About this exercise |
Keep the pictures out and restate every record exactly.

- - - - - - -

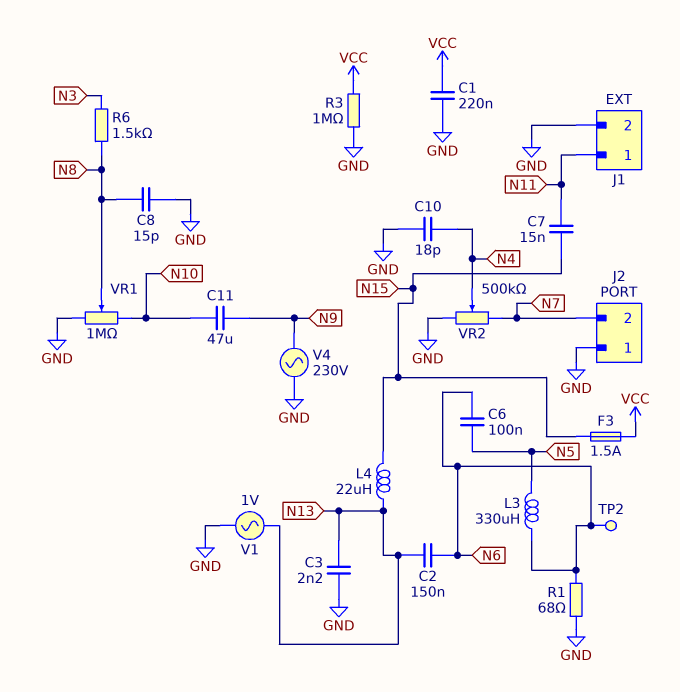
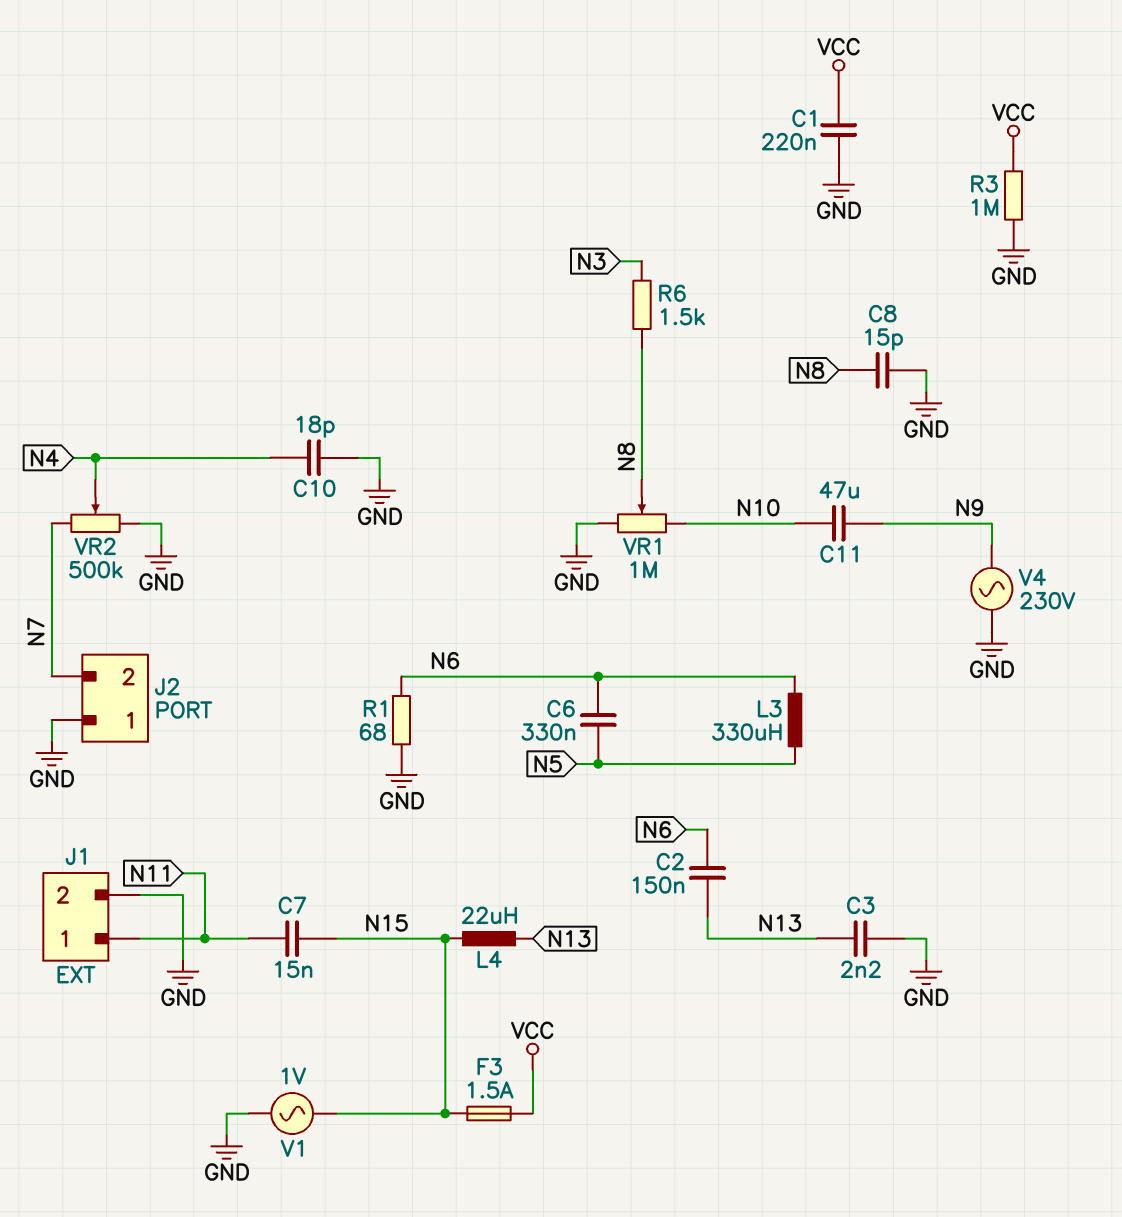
C6: 100nF (N5, N6) -> 330nF (N5, N6)
TP2: test point (N6) -> none
V1: AC 1V (GND, N13) -> AC 1V (GND, N15)

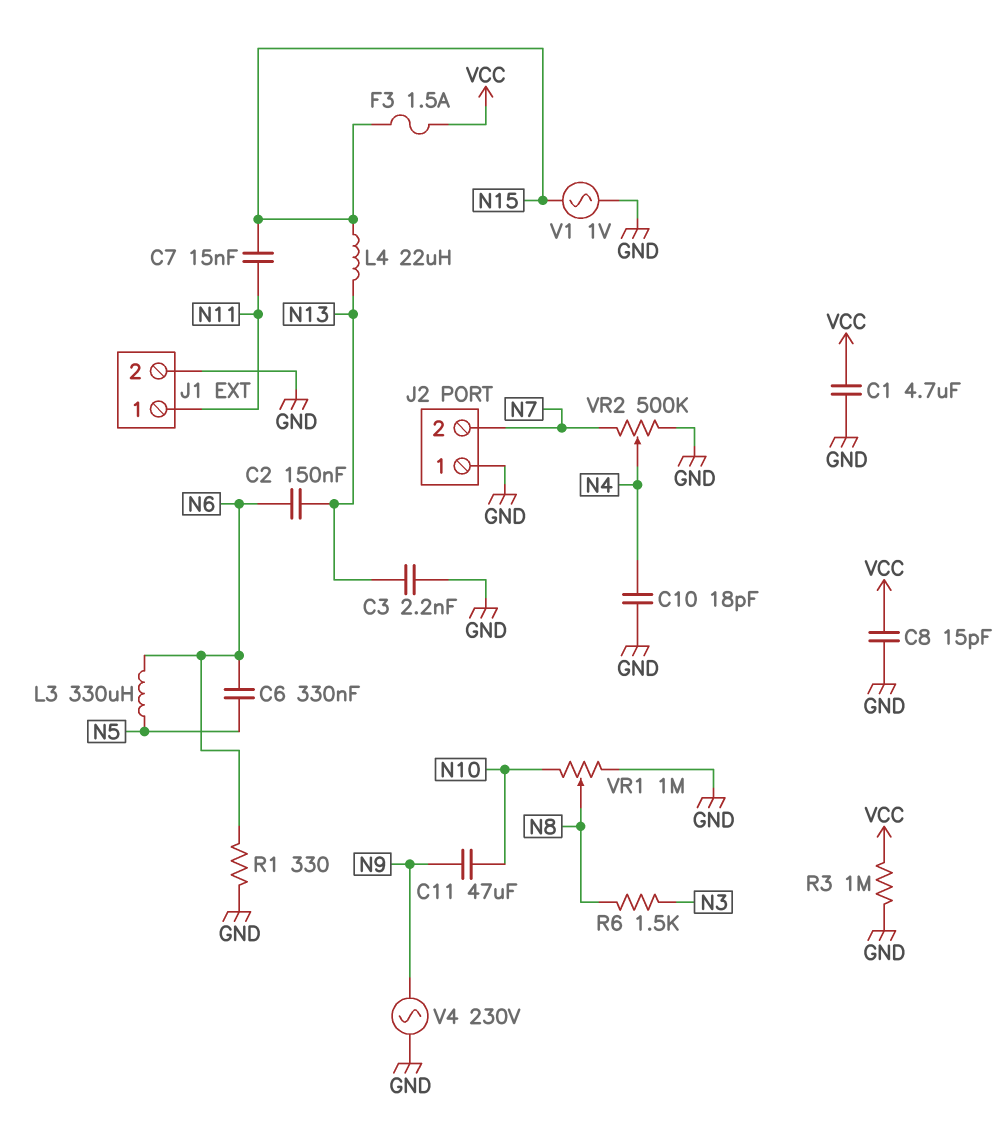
C1: 220nF (GND, VCC) -> 4.7uF (GND, VCC)
C8: 15pF (GND, N8) -> 15pF (GND, VCC)
R1: 68 (GND, N6) -> 330 (GND, N6)

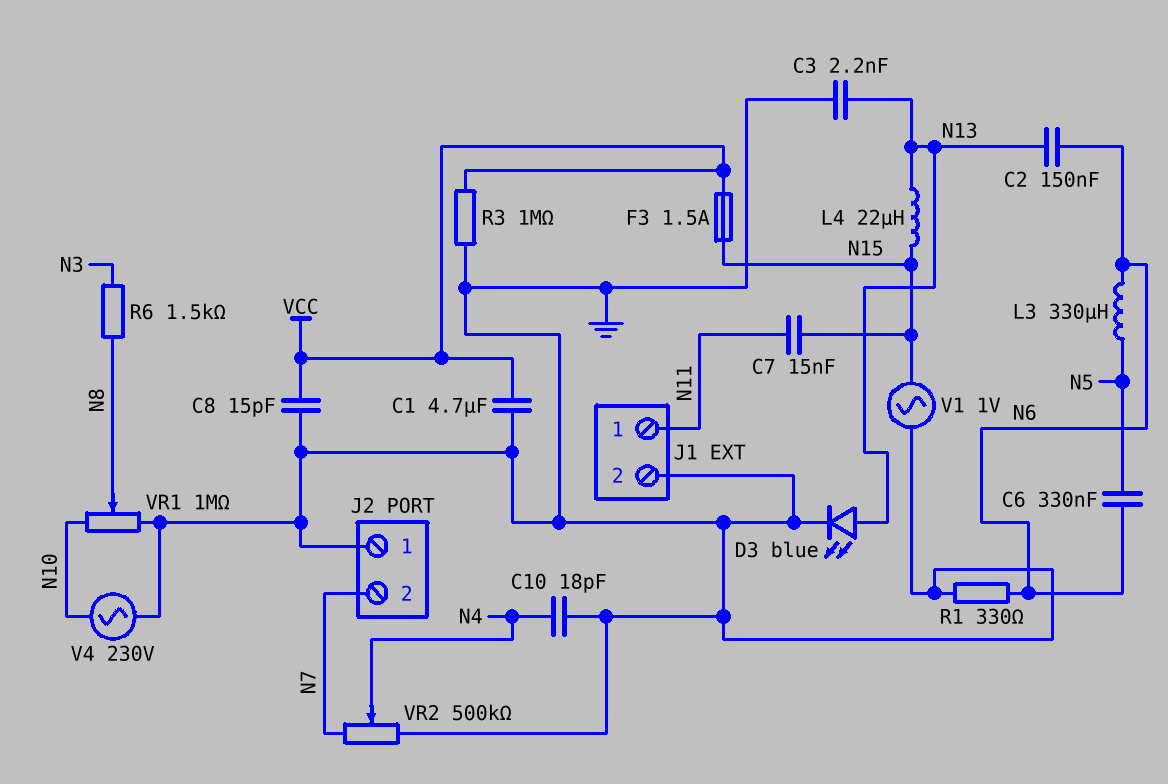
C11: 47uF (N9, N10) -> none
D3: none -> LED blue (A N13, K GND)
V4: AC 230V (GND, N9) -> AC 230V (GND, N10)

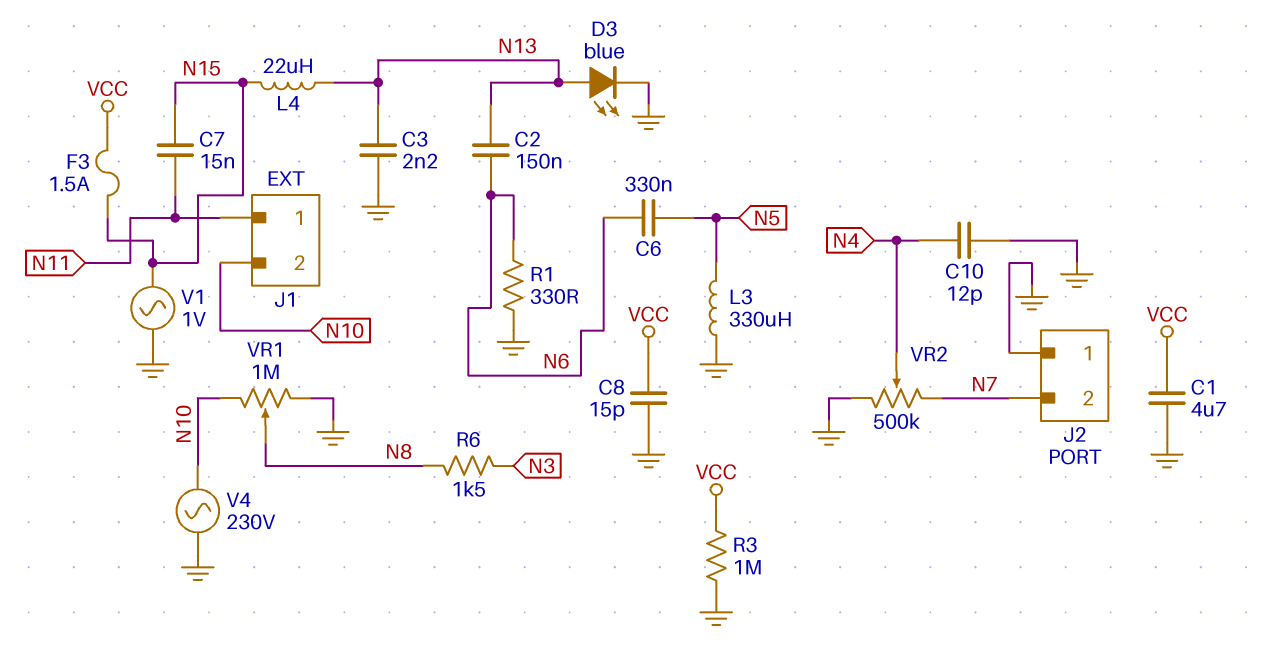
C10: 18pF (GND, N4) -> 12pF (GND, N4)
J1 pin 2: GND -> N10
L3: 330uH (N5, N6) -> 330uH (GND, N5)

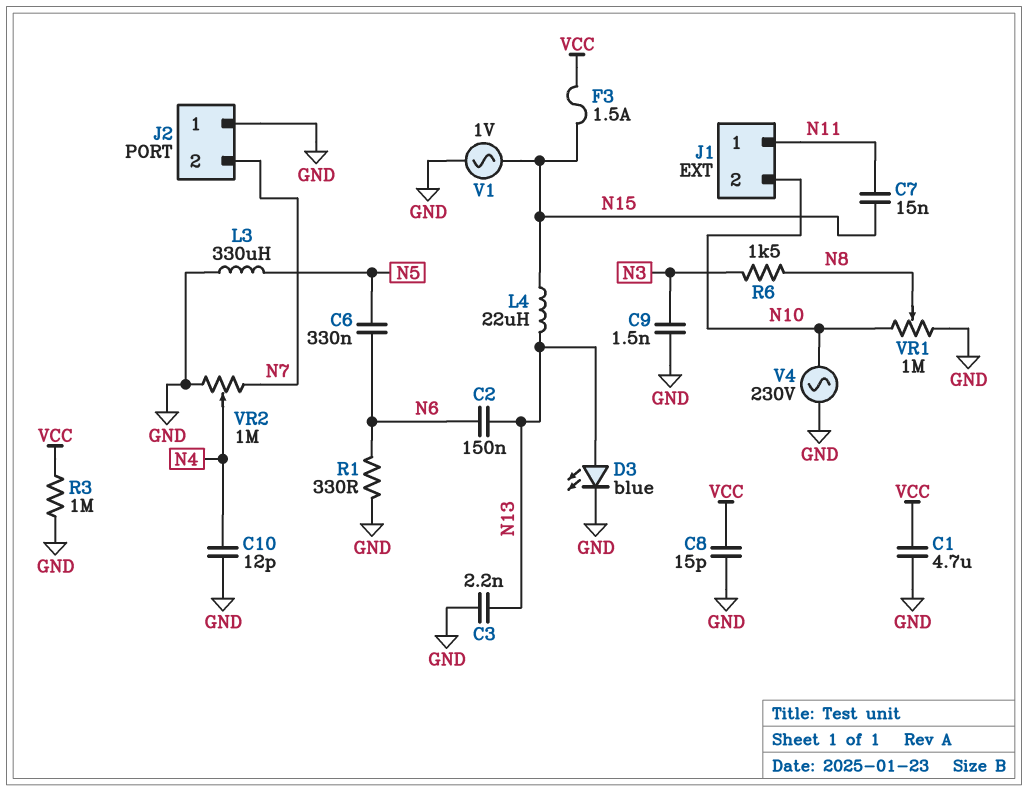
C9: none -> 1.5nF (GND, N3)
VR2: 500k (GND, N7, wiper N4) -> 1M (GND, N7, wiper N4)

- - - - - - -

Answer to this exercise |
C6: 100nF (N5, N6) -> 330nF (N5, N6)
TP2: test point (N6) -> none
V1: AC 1V (GND, N13) -> AC 1V (GND, N15)

C1: 220nF (GND, VCC) -> 4.7uF (GND, VCC)
C8: 15pF (GND, N8) -> 15pF (GND, VCC)
R1: 68 (GND, N6) -> 330 (GND, N6)

C11: 47uF (N9, N10) -> none
D3: none -> LED blue (A N13, K GND)
V4: AC 230V (GND, N9) -> AC 230V (GND, N10)

C10: 18pF (GND, N4) -> 12pF (GND, N4)
J1 pin 2: GND -> N10
L3: 330uH (N5, N6) -> 330uH (GND, N5)

C9: none -> 1.5nF (GND, N3)
VR2: 500k (GND, N7, wiper N4) -> 1M (GND, N7, wiper N4)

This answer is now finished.